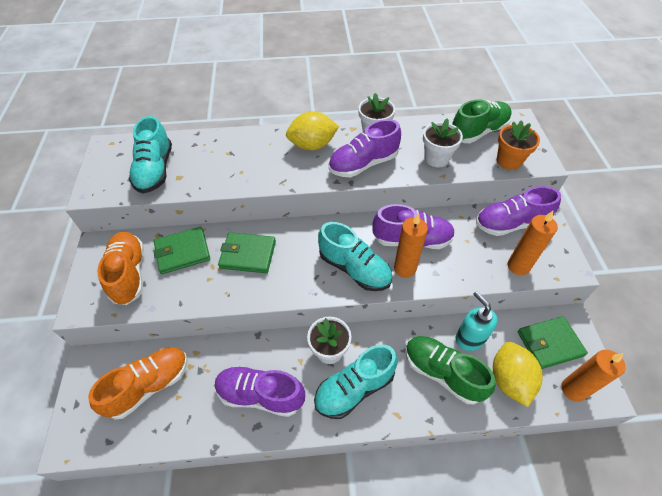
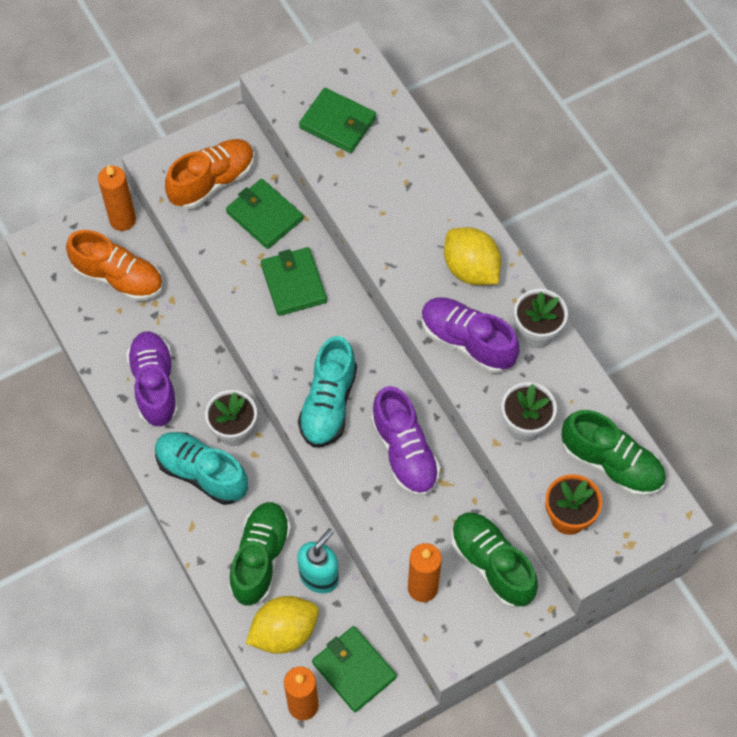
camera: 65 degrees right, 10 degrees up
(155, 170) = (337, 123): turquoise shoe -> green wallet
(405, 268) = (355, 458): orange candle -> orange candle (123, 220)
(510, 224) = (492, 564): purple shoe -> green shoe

■ Work task ■
For the string "shoe", show each line of the listing where it appears.

■ Finished exercise ■
(155, 170) = (337, 123): turquoise shoe -> green wallet
(510, 224) = (492, 564): purple shoe -> green shoe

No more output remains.